WORK ITEM: Find the lines of data that contain the string "heart", then list them.

╭─ MATERIAL SHOWN

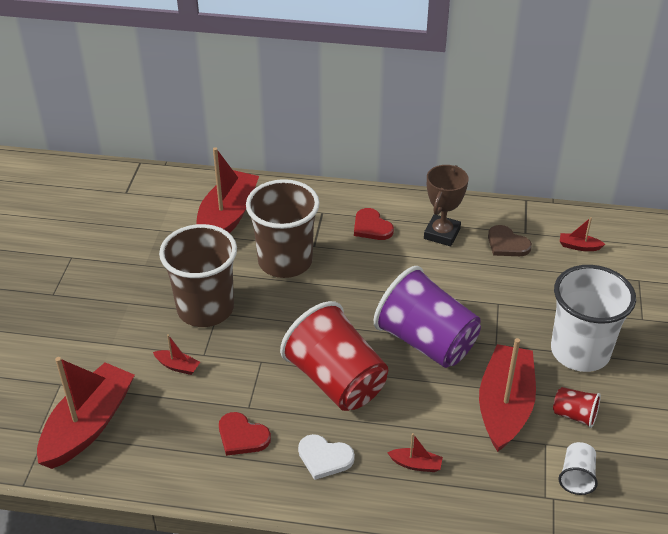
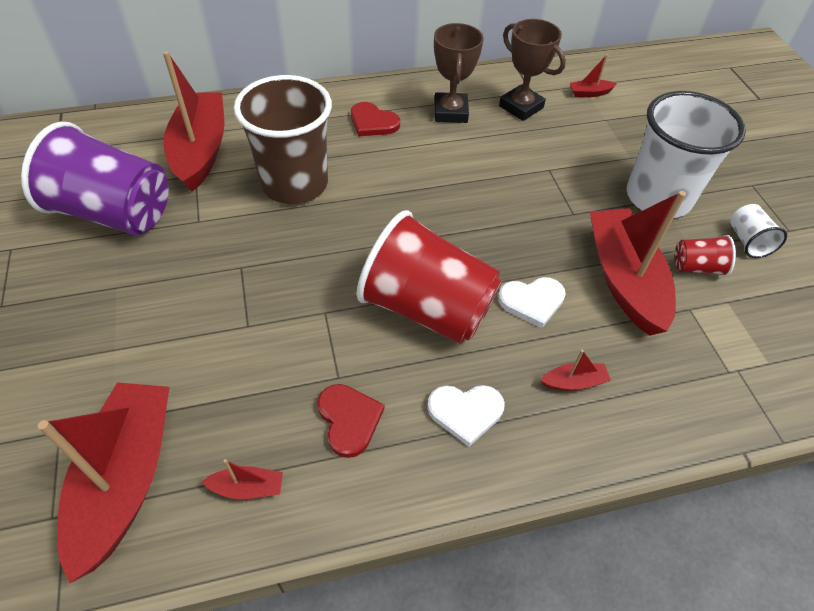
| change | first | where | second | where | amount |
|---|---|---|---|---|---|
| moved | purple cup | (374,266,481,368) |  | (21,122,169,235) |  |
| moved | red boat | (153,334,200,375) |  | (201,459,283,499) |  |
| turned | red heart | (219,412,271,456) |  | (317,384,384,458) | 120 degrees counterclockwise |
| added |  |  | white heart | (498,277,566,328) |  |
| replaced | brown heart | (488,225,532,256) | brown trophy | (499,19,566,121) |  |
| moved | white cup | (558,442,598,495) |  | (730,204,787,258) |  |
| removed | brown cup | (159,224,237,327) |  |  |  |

╰─

RESPONSE BOX:
| turned | red heart | (219,412,271,456) |  | (317,384,384,458) | 120 degrees counterclockwise |
| added |  |  | white heart | (498,277,566,328) |  |
| replaced | brown heart | (488,225,532,256) | brown trophy | (499,19,566,121) |  |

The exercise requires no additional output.